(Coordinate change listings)
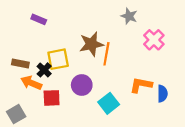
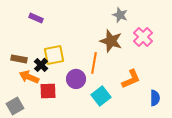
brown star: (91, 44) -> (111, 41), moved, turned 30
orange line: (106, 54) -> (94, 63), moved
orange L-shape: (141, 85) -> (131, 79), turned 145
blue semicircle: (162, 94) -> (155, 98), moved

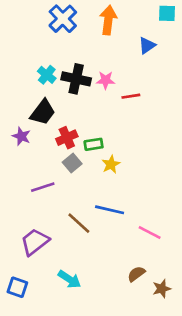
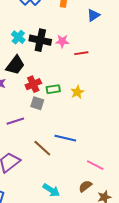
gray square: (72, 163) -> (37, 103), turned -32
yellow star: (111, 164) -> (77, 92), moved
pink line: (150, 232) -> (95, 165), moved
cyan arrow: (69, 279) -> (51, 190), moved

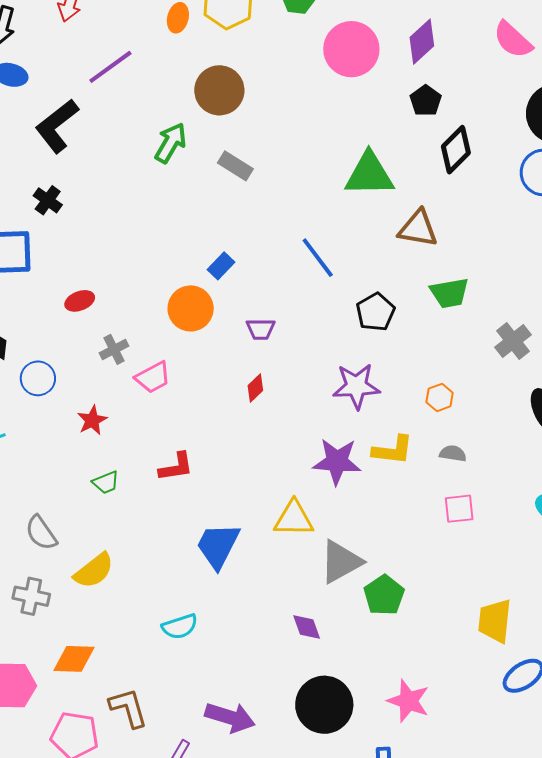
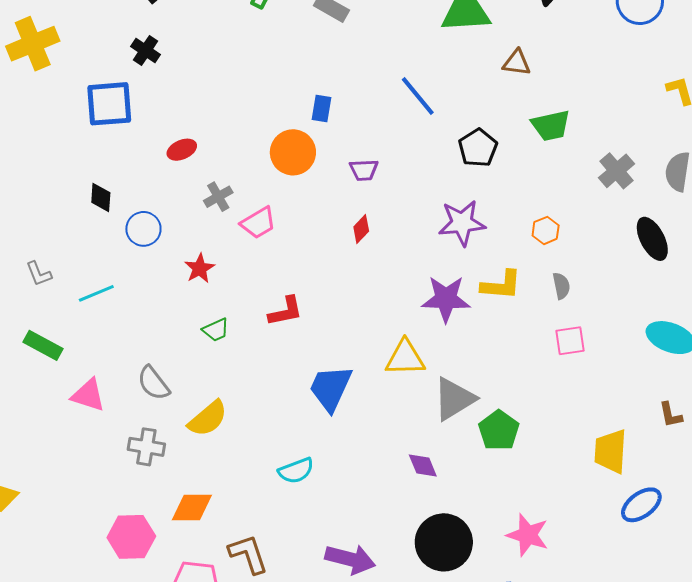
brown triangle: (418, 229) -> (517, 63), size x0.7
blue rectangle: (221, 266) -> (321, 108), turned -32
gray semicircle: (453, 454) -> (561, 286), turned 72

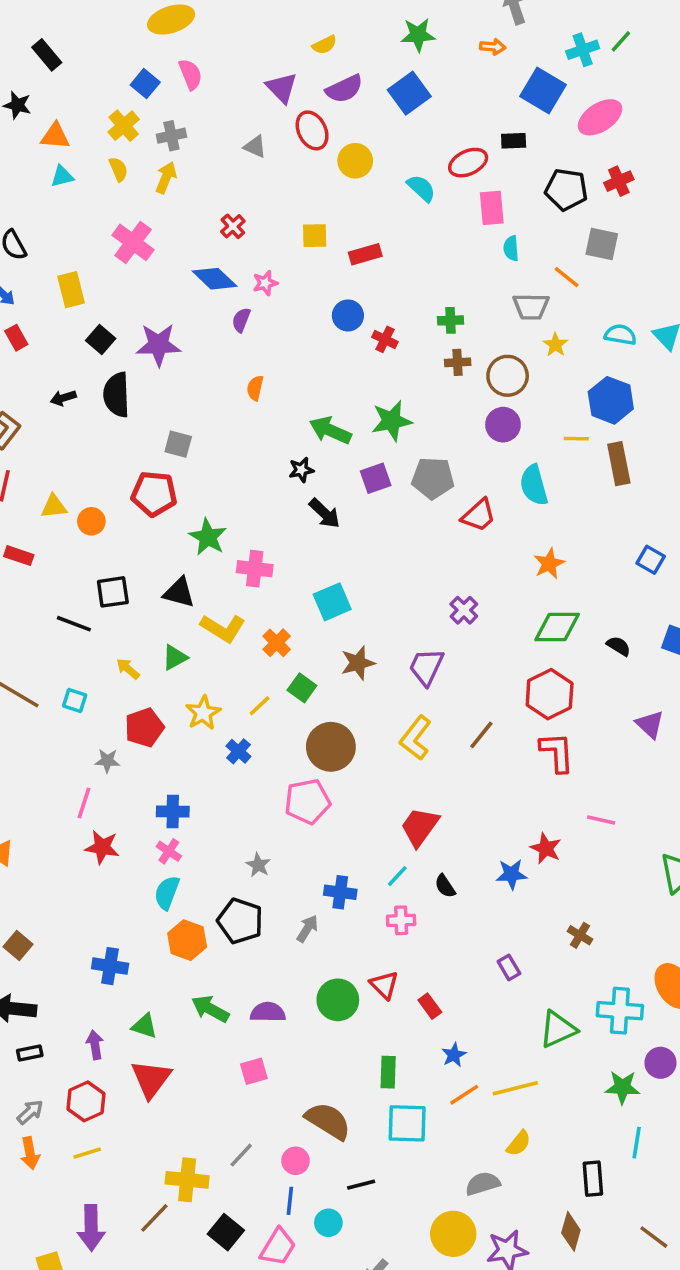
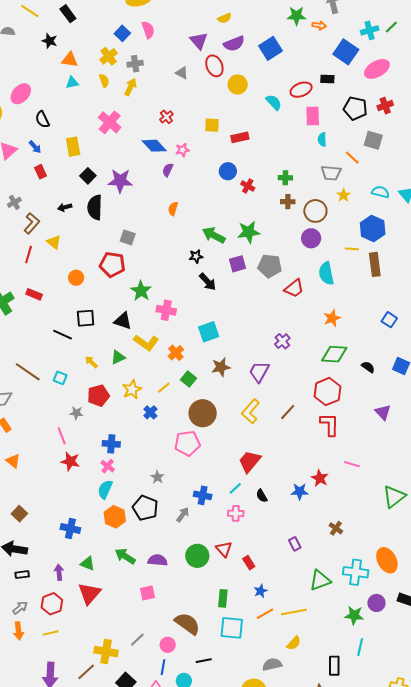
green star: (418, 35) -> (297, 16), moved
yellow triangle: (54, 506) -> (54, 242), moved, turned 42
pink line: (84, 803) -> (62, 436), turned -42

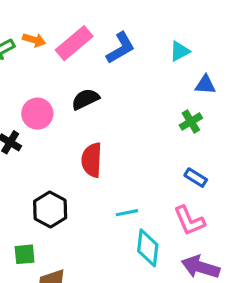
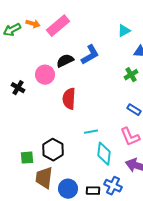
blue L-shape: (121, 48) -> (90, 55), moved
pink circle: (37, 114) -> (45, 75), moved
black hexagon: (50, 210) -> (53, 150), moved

* ABOUT THIS EXERCISE *
Whenever the word "blue" appears in a line above, copy that line.

* FINISHED TASK *
blue semicircle: (162, 94) -> (155, 98), moved
blue rectangle: (221, 266) -> (321, 108), turned -32
blue L-shape: (121, 48) -> (90, 55), moved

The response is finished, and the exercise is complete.